### GOAL OF THE EXERCISE:
Entries follow. Return each line that contains the word "wallet".

Items from a data source:
---
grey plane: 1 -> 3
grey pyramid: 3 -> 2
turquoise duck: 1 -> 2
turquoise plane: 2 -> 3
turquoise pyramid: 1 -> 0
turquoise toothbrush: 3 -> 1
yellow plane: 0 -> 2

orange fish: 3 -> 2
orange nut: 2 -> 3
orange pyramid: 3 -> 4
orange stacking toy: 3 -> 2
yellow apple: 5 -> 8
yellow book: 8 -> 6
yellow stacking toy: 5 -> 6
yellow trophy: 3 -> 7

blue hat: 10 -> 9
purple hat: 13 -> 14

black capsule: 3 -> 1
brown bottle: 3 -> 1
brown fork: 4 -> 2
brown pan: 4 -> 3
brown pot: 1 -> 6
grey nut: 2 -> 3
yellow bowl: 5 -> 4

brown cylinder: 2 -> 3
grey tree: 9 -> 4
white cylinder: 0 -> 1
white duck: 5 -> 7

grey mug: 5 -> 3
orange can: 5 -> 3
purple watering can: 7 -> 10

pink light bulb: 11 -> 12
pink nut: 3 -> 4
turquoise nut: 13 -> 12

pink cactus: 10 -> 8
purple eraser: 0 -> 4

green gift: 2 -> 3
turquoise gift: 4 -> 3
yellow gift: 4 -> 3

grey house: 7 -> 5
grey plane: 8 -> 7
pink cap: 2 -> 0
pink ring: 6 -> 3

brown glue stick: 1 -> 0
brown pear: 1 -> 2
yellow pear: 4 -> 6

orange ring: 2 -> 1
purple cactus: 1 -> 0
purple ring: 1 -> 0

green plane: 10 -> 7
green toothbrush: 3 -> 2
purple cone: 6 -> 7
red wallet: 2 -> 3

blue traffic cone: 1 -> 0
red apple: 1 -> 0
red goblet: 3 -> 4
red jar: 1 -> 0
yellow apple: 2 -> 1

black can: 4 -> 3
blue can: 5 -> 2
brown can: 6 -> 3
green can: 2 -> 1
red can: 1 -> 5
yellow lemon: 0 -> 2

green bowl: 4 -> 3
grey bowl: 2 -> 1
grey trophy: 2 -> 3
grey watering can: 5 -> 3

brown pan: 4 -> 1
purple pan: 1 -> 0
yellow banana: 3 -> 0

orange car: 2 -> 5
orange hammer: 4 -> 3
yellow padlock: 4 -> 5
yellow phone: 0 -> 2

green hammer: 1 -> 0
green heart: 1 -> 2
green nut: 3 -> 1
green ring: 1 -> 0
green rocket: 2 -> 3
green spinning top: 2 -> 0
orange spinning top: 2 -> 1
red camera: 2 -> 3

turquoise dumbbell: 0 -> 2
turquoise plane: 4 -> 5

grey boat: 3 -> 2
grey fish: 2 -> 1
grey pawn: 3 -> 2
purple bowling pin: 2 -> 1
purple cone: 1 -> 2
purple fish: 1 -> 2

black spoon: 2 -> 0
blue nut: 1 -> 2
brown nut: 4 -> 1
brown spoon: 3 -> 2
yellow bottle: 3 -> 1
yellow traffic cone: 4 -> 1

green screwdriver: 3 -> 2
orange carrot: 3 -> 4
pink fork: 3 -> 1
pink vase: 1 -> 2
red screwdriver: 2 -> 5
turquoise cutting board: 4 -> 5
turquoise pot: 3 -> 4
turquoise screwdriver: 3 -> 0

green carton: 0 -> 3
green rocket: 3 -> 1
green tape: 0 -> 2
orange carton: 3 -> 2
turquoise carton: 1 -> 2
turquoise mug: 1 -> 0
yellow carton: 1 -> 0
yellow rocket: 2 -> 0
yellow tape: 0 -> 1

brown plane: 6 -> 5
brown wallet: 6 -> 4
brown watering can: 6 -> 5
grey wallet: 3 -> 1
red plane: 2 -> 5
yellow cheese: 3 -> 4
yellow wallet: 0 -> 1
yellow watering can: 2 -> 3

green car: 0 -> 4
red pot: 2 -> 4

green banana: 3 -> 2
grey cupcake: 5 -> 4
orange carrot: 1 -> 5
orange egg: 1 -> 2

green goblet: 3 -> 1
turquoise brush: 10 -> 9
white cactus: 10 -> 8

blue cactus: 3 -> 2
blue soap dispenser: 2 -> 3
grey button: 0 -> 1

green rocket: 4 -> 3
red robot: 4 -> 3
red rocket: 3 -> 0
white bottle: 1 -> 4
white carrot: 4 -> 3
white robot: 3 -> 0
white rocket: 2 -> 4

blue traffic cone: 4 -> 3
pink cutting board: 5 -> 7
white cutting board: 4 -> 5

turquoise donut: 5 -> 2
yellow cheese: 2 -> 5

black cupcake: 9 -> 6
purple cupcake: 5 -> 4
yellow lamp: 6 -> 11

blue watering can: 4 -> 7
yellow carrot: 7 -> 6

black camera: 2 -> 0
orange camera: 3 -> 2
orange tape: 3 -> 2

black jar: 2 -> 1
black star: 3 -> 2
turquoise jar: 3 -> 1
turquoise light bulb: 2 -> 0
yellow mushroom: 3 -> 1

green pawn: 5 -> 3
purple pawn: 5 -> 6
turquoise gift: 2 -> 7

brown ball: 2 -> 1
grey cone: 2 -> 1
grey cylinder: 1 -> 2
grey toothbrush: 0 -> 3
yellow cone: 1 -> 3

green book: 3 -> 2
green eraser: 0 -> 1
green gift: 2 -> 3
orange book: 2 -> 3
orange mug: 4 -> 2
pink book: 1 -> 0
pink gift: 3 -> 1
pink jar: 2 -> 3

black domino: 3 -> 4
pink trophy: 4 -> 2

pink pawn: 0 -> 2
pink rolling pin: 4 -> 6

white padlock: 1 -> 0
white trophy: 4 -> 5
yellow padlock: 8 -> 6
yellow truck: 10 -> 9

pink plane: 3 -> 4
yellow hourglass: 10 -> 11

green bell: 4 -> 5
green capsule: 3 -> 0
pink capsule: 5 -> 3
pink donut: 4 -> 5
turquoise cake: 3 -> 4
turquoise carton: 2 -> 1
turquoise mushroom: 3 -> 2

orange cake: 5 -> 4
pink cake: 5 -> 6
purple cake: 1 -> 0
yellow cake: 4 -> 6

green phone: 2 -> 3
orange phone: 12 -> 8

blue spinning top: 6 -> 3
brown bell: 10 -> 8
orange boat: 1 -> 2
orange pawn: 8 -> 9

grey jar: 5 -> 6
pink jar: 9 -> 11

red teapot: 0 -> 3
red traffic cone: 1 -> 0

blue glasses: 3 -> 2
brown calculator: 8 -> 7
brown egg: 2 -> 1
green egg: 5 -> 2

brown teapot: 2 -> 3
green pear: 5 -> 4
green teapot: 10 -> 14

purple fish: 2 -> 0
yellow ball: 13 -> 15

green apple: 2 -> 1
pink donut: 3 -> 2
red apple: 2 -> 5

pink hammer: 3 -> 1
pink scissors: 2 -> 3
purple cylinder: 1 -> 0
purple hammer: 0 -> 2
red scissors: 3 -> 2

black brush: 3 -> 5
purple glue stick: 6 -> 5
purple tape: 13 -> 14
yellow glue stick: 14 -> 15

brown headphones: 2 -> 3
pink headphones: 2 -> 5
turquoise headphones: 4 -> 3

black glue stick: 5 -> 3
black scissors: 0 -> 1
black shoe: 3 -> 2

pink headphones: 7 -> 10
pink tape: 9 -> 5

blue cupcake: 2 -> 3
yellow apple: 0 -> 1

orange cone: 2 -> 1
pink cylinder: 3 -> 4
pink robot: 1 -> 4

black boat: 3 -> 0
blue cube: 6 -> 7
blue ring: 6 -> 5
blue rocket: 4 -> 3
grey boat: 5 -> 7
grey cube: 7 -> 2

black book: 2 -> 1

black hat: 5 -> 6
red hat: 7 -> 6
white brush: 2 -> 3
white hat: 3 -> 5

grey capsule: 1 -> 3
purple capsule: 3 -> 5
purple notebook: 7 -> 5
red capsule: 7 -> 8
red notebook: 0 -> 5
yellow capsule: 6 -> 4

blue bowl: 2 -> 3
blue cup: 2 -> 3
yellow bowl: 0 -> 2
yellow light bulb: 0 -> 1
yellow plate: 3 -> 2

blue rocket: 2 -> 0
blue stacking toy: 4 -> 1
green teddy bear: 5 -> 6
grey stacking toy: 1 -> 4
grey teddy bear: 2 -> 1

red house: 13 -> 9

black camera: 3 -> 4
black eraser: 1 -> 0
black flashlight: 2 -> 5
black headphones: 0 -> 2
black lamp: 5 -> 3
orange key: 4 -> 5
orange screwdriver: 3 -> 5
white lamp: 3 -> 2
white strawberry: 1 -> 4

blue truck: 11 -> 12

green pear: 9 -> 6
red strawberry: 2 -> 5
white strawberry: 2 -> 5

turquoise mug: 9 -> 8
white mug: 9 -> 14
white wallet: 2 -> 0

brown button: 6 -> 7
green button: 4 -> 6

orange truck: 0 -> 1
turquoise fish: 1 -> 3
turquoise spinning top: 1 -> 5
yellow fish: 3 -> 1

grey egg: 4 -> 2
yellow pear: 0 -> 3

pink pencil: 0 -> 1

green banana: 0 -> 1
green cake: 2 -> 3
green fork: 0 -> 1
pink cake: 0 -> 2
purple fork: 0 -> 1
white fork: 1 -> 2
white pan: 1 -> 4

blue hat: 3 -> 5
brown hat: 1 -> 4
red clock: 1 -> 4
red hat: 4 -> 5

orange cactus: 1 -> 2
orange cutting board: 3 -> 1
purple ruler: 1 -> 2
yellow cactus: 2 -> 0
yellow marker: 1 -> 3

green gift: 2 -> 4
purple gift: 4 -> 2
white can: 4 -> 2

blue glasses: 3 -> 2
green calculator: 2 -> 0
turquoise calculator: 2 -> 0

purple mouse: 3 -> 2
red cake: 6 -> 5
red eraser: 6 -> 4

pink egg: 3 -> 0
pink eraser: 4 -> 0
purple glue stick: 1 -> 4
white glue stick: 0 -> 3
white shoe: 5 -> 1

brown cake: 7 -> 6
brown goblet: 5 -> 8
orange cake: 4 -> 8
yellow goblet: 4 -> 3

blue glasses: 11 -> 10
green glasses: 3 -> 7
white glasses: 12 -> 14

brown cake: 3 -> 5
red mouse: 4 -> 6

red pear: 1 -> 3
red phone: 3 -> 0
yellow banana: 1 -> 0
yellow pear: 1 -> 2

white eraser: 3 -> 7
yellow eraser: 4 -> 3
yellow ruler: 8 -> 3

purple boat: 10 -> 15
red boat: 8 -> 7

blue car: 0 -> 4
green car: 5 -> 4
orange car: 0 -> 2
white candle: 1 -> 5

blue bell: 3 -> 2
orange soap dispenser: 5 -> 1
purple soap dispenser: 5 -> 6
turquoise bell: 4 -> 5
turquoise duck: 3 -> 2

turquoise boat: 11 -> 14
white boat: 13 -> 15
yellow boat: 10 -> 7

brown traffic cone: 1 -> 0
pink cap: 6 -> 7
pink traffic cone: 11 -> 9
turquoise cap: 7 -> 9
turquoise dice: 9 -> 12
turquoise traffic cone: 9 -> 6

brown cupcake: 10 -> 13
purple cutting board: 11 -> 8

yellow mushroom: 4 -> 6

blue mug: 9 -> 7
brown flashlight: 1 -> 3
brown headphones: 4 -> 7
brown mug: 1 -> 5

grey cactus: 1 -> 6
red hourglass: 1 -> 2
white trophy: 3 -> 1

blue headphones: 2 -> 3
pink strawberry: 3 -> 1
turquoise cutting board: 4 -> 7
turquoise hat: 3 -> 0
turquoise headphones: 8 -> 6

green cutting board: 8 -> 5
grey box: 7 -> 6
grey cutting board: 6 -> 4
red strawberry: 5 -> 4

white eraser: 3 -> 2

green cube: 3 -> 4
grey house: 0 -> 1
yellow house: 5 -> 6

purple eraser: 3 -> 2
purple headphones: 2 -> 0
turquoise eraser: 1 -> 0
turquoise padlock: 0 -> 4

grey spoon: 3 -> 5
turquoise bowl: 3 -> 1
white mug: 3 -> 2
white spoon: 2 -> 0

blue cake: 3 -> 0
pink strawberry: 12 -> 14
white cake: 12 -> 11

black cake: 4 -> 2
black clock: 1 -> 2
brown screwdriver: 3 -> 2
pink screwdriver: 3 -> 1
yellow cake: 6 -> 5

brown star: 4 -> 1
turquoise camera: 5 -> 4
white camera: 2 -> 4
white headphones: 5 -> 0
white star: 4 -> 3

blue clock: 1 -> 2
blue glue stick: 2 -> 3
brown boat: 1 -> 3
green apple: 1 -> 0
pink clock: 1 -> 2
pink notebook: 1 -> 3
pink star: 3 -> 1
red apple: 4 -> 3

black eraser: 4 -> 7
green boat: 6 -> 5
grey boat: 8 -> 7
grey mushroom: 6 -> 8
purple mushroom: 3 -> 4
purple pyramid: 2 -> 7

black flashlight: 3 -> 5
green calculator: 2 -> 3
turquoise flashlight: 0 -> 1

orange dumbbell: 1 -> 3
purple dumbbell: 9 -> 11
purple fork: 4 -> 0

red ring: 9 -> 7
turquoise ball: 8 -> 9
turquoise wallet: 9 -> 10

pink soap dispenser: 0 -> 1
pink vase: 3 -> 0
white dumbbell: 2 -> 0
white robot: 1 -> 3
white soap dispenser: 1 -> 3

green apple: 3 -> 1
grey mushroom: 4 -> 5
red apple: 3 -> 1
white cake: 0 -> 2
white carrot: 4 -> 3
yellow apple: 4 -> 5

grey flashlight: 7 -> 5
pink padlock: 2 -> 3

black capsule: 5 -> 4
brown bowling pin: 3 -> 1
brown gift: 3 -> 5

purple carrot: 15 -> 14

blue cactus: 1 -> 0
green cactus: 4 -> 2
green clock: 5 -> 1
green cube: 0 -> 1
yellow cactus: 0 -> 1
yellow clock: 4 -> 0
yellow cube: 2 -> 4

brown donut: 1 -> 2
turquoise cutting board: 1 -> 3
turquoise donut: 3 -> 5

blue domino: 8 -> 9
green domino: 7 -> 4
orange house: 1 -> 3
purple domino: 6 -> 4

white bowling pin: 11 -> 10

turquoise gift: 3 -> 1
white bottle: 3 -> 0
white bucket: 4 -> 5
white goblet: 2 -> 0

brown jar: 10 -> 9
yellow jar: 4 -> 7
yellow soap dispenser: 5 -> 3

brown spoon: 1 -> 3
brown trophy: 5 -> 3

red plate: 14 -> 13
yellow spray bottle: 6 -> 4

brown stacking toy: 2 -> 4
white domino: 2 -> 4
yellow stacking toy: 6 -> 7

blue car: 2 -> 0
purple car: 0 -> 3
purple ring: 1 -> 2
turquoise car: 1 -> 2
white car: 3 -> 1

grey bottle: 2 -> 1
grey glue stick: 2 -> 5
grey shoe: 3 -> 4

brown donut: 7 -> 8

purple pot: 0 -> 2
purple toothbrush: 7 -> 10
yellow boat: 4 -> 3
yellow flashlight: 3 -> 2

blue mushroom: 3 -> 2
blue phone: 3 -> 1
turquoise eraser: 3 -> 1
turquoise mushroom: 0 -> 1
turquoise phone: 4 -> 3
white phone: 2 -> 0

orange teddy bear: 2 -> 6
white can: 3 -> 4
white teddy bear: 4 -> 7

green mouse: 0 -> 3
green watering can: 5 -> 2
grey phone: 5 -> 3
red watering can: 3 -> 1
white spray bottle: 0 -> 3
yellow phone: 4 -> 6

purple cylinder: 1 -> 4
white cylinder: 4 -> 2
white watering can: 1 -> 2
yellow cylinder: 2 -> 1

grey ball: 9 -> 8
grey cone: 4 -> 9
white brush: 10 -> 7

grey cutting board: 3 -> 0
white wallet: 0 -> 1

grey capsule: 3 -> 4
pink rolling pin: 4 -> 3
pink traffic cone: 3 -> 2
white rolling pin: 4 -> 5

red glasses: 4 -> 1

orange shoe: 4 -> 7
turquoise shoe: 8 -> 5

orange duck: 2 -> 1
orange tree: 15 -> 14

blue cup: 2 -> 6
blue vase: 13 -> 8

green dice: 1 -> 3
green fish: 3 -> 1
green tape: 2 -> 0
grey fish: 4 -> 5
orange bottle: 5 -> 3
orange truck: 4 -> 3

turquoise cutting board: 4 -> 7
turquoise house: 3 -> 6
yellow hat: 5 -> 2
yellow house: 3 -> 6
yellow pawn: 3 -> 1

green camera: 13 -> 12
---
### ANSWER TO THIS TASK:
red wallet: 2 -> 3
brown wallet: 6 -> 4
grey wallet: 3 -> 1
yellow wallet: 0 -> 1
white wallet: 2 -> 0
turquoise wallet: 9 -> 10
white wallet: 0 -> 1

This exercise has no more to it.